WORK REQUEST: Keep the pictures out. Write out every line of the listing exactly.

INFORMATION SHOWN:
------

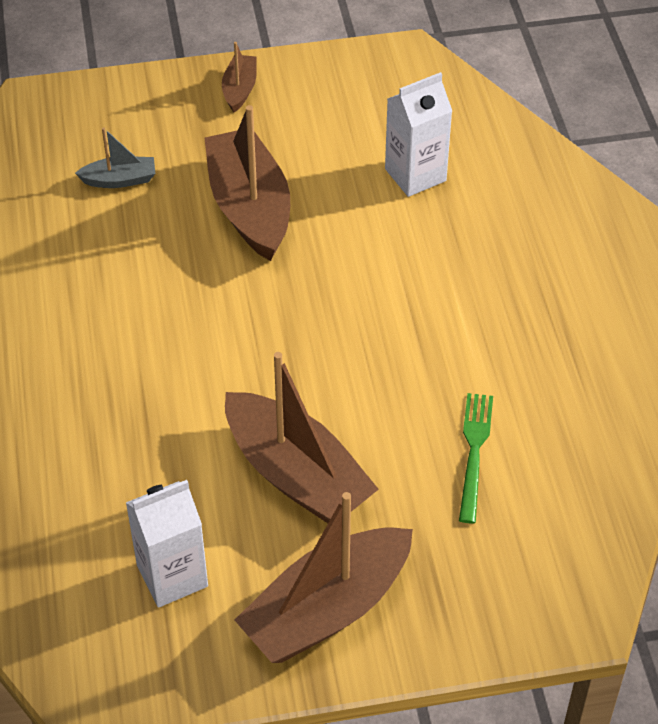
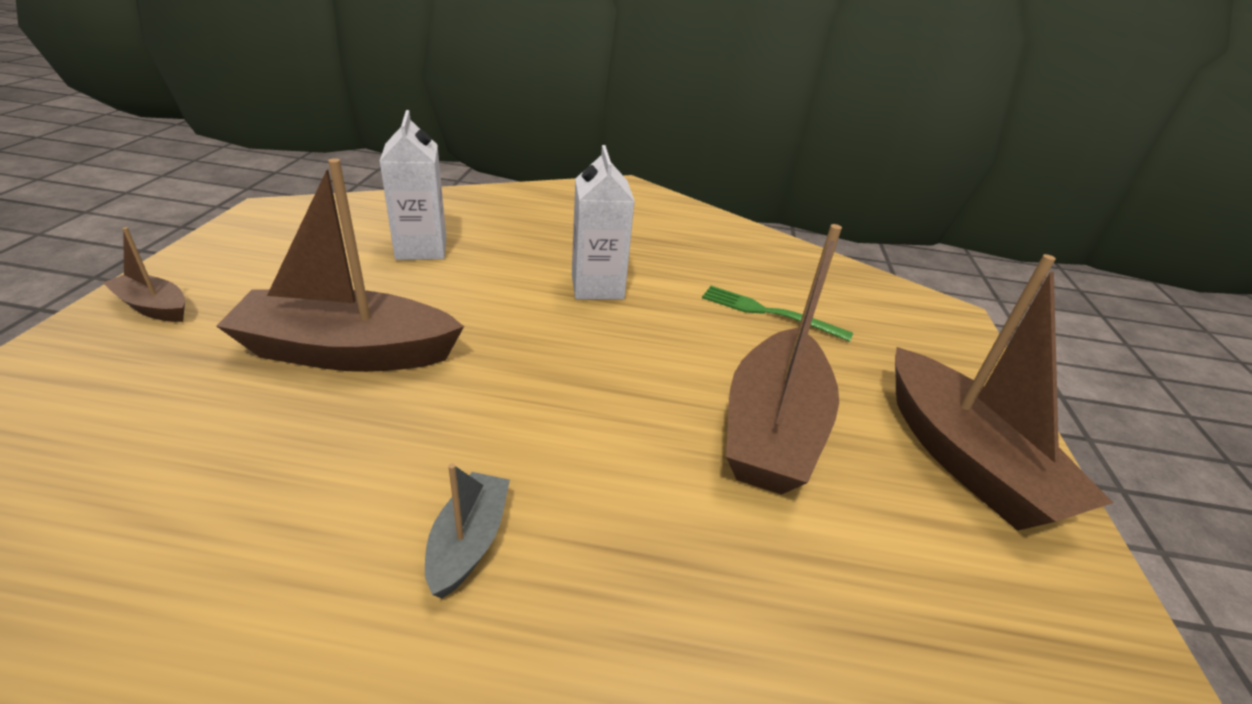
camera: 75 degrees left, 15 degrees down
(120, 180) = (150, 453): grey boat -> grey boat (469, 542)
(172, 576) = (929, 600): white carton -> white carton (597, 286)
(297, 475) = (772, 429): brown boat -> brown boat turned 135 degrees clockwise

------

EXERCISE OUTPUT:
camera: 75 degrees left, 15 degrees down
(120, 180) = (150, 453): grey boat -> grey boat (469, 542)
(172, 576) = (929, 600): white carton -> white carton (597, 286)
(297, 475) = (772, 429): brown boat -> brown boat turned 135 degrees clockwise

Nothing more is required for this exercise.